# Brief:
Starting at the first line of the records and stopping at the line that contains "tan 1x1 brick [410,124,458,168]", transcribe every line exactly and leave out the pictures.

# Recorded information:
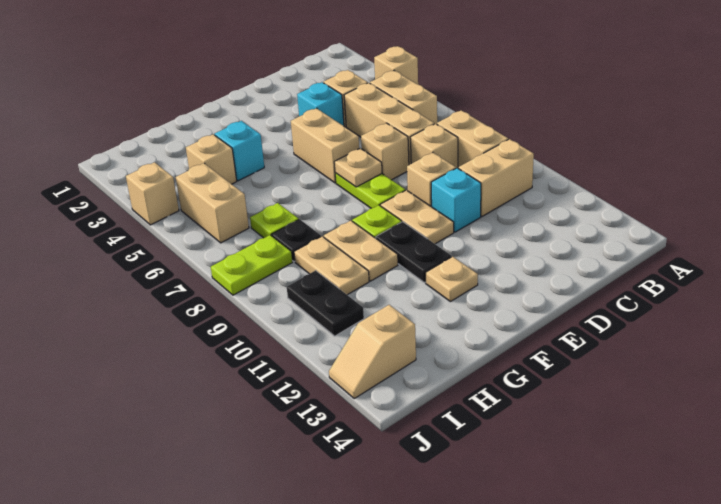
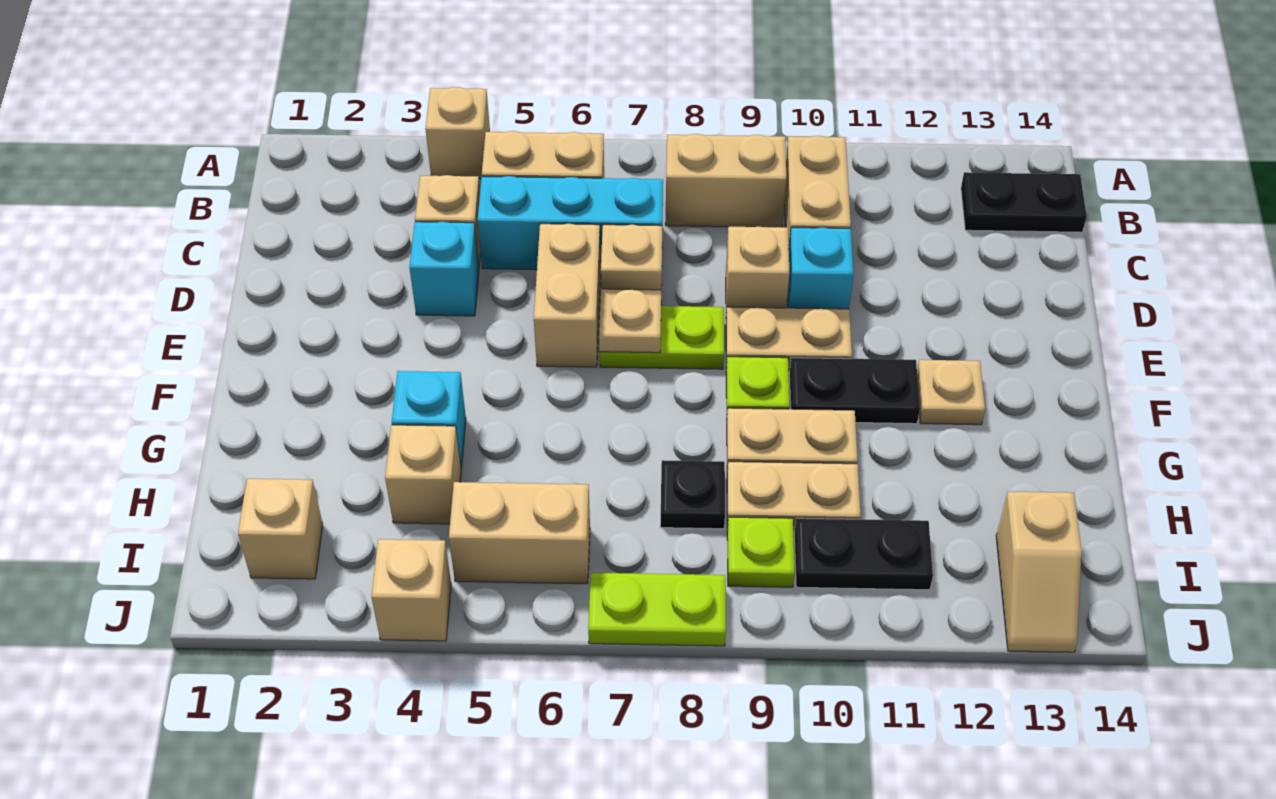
none -> black 1x2 plate [961,172,1087,232]
tan 1x3 brick [344,83,434,165] -> cyan 1x3 brick [478,176,663,270]
tan 1x1 brick [410,124,458,168] -> tan 1x1 brick moved to [238,479,323,579]
tan 1x2 brick [291,108,359,183] -> tan 1x2 brick turned to [534,224,601,367]
lime 1x1 plate [250,203,299,238] -> lime 1x1 plate moved to [727,517,795,587]
lime 1x2 plate [211,235,293,295] -> lime 1x2 plate turned to [588,573,726,646]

# Completed exercise:
none -> black 1x2 plate [961,172,1087,232]
tan 1x3 brick [344,83,434,165] -> cyan 1x3 brick [478,176,663,270]
tan 1x1 brick [410,124,458,168] -> tan 1x1 brick moved to [238,479,323,579]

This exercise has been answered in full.